An answer that reproduces all the entries exactly is what is needed.

Structured diff data
--------------------------------------------------

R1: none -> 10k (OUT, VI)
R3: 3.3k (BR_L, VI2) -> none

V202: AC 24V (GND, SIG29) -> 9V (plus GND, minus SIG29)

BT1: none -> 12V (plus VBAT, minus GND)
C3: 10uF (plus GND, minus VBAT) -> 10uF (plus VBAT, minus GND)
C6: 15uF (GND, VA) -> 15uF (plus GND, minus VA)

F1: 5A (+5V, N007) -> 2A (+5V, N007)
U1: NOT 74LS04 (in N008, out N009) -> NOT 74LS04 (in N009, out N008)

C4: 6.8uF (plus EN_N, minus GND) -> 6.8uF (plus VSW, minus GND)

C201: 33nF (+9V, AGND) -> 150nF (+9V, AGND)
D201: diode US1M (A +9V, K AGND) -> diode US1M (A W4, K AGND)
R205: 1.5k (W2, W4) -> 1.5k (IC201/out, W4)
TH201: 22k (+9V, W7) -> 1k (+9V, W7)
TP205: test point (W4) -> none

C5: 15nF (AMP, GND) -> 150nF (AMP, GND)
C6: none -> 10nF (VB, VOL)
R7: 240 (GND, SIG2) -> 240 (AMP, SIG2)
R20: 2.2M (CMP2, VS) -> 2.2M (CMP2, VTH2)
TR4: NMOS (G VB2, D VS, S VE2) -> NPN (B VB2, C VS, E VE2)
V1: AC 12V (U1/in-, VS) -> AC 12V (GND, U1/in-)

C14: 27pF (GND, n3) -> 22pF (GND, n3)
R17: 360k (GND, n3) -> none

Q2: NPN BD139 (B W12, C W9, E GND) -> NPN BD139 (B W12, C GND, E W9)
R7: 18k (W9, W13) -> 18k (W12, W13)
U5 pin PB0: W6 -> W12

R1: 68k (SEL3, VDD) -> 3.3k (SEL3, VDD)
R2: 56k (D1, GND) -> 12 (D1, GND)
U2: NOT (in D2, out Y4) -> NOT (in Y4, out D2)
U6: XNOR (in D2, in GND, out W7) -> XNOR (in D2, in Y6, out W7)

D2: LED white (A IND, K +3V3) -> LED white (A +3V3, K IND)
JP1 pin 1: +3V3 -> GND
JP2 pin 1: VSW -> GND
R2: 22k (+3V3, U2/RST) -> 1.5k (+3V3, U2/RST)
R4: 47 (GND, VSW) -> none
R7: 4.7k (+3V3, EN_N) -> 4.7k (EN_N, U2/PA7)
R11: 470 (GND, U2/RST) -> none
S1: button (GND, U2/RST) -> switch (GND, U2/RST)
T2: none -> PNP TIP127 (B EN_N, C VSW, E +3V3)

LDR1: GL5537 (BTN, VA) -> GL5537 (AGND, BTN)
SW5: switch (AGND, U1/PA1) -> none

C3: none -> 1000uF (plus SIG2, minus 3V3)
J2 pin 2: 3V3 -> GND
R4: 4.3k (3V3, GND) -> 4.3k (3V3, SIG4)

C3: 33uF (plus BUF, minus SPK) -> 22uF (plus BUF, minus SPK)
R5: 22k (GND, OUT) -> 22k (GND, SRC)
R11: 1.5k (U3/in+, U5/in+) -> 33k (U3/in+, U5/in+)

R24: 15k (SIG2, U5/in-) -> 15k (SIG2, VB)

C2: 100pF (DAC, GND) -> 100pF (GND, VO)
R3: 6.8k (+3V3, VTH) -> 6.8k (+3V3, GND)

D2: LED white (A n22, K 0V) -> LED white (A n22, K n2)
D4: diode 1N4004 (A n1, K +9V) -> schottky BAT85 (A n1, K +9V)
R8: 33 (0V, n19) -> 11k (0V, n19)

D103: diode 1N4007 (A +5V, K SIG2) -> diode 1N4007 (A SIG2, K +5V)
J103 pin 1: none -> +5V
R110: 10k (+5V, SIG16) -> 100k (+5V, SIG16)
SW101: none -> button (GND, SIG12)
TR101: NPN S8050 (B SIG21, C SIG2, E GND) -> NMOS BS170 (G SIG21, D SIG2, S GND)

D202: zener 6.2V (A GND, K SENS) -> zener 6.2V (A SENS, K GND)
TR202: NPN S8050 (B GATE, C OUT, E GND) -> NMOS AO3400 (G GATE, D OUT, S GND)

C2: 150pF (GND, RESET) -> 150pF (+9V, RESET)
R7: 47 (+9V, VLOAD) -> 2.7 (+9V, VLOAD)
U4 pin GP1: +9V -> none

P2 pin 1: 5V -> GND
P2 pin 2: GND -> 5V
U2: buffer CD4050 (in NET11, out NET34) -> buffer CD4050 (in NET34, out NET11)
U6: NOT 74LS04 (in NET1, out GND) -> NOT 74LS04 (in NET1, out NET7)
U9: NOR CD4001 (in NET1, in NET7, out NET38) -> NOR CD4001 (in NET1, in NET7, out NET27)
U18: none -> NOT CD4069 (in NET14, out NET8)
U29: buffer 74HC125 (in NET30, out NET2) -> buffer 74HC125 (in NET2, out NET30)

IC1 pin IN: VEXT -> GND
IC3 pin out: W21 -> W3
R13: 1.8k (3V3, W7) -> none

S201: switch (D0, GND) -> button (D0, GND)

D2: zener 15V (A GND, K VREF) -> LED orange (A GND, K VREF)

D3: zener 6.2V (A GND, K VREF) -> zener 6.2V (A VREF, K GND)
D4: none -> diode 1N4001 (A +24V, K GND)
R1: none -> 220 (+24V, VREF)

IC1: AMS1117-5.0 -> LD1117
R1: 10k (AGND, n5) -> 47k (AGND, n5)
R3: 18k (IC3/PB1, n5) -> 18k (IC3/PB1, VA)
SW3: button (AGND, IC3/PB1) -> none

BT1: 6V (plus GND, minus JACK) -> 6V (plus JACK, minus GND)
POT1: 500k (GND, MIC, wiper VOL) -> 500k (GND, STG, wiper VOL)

--------------------------------------------------

(Result)
R1: none -> 10k (OUT, VI)
R3: 3.3k (BR_L, VI2) -> none

V202: AC 24V (GND, SIG29) -> 9V (plus GND, minus SIG29)

BT1: none -> 12V (plus VBAT, minus GND)
C3: 10uF (plus GND, minus VBAT) -> 10uF (plus VBAT, minus GND)
C6: 15uF (GND, VA) -> 15uF (plus GND, minus VA)

F1: 5A (+5V, N007) -> 2A (+5V, N007)
U1: NOT 74LS04 (in N008, out N009) -> NOT 74LS04 (in N009, out N008)

C4: 6.8uF (plus EN_N, minus GND) -> 6.8uF (plus VSW, minus GND)

C201: 33nF (+9V, AGND) -> 150nF (+9V, AGND)
D201: diode US1M (A +9V, K AGND) -> diode US1M (A W4, K AGND)
R205: 1.5k (W2, W4) -> 1.5k (IC201/out, W4)
TH201: 22k (+9V, W7) -> 1k (+9V, W7)
TP205: test point (W4) -> none

C5: 15nF (AMP, GND) -> 150nF (AMP, GND)
C6: none -> 10nF (VB, VOL)
R7: 240 (GND, SIG2) -> 240 (AMP, SIG2)
R20: 2.2M (CMP2, VS) -> 2.2M (CMP2, VTH2)
TR4: NMOS (G VB2, D VS, S VE2) -> NPN (B VB2, C VS, E VE2)
V1: AC 12V (U1/in-, VS) -> AC 12V (GND, U1/in-)

C14: 27pF (GND, n3) -> 22pF (GND, n3)
R17: 360k (GND, n3) -> none

Q2: NPN BD139 (B W12, C W9, E GND) -> NPN BD139 (B W12, C GND, E W9)
R7: 18k (W9, W13) -> 18k (W12, W13)
U5 pin PB0: W6 -> W12

R1: 68k (SEL3, VDD) -> 3.3k (SEL3, VDD)
R2: 56k (D1, GND) -> 12 (D1, GND)
U2: NOT (in D2, out Y4) -> NOT (in Y4, out D2)
U6: XNOR (in D2, in GND, out W7) -> XNOR (in D2, in Y6, out W7)

D2: LED white (A IND, K +3V3) -> LED white (A +3V3, K IND)
JP1 pin 1: +3V3 -> GND
JP2 pin 1: VSW -> GND
R2: 22k (+3V3, U2/RST) -> 1.5k (+3V3, U2/RST)
R4: 47 (GND, VSW) -> none
R7: 4.7k (+3V3, EN_N) -> 4.7k (EN_N, U2/PA7)
R11: 470 (GND, U2/RST) -> none
S1: button (GND, U2/RST) -> switch (GND, U2/RST)
T2: none -> PNP TIP127 (B EN_N, C VSW, E +3V3)

LDR1: GL5537 (BTN, VA) -> GL5537 (AGND, BTN)
SW5: switch (AGND, U1/PA1) -> none

C3: none -> 1000uF (plus SIG2, minus 3V3)
J2 pin 2: 3V3 -> GND
R4: 4.3k (3V3, GND) -> 4.3k (3V3, SIG4)

C3: 33uF (plus BUF, minus SPK) -> 22uF (plus BUF, minus SPK)
R5: 22k (GND, OUT) -> 22k (GND, SRC)
R11: 1.5k (U3/in+, U5/in+) -> 33k (U3/in+, U5/in+)

R24: 15k (SIG2, U5/in-) -> 15k (SIG2, VB)

C2: 100pF (DAC, GND) -> 100pF (GND, VO)
R3: 6.8k (+3V3, VTH) -> 6.8k (+3V3, GND)

D2: LED white (A n22, K 0V) -> LED white (A n22, K n2)
D4: diode 1N4004 (A n1, K +9V) -> schottky BAT85 (A n1, K +9V)
R8: 33 (0V, n19) -> 11k (0V, n19)

D103: diode 1N4007 (A +5V, K SIG2) -> diode 1N4007 (A SIG2, K +5V)
J103 pin 1: none -> +5V
R110: 10k (+5V, SIG16) -> 100k (+5V, SIG16)
SW101: none -> button (GND, SIG12)
TR101: NPN S8050 (B SIG21, C SIG2, E GND) -> NMOS BS170 (G SIG21, D SIG2, S GND)

D202: zener 6.2V (A GND, K SENS) -> zener 6.2V (A SENS, K GND)
TR202: NPN S8050 (B GATE, C OUT, E GND) -> NMOS AO3400 (G GATE, D OUT, S GND)

C2: 150pF (GND, RESET) -> 150pF (+9V, RESET)
R7: 47 (+9V, VLOAD) -> 2.7 (+9V, VLOAD)
U4 pin GP1: +9V -> none

P2 pin 1: 5V -> GND
P2 pin 2: GND -> 5V
U2: buffer CD4050 (in NET11, out NET34) -> buffer CD4050 (in NET34, out NET11)
U6: NOT 74LS04 (in NET1, out GND) -> NOT 74LS04 (in NET1, out NET7)
U9: NOR CD4001 (in NET1, in NET7, out NET38) -> NOR CD4001 (in NET1, in NET7, out NET27)
U18: none -> NOT CD4069 (in NET14, out NET8)
U29: buffer 74HC125 (in NET30, out NET2) -> buffer 74HC125 (in NET2, out NET30)

IC1 pin IN: VEXT -> GND
IC3 pin out: W21 -> W3
R13: 1.8k (3V3, W7) -> none

S201: switch (D0, GND) -> button (D0, GND)

D2: zener 15V (A GND, K VREF) -> LED orange (A GND, K VREF)

D3: zener 6.2V (A GND, K VREF) -> zener 6.2V (A VREF, K GND)
D4: none -> diode 1N4001 (A +24V, K GND)
R1: none -> 220 (+24V, VREF)

IC1: AMS1117-5.0 -> LD1117
R1: 10k (AGND, n5) -> 47k (AGND, n5)
R3: 18k (IC3/PB1, n5) -> 18k (IC3/PB1, VA)
SW3: button (AGND, IC3/PB1) -> none

BT1: 6V (plus GND, minus JACK) -> 6V (plus JACK, minus GND)
POT1: 500k (GND, MIC, wiper VOL) -> 500k (GND, STG, wiper VOL)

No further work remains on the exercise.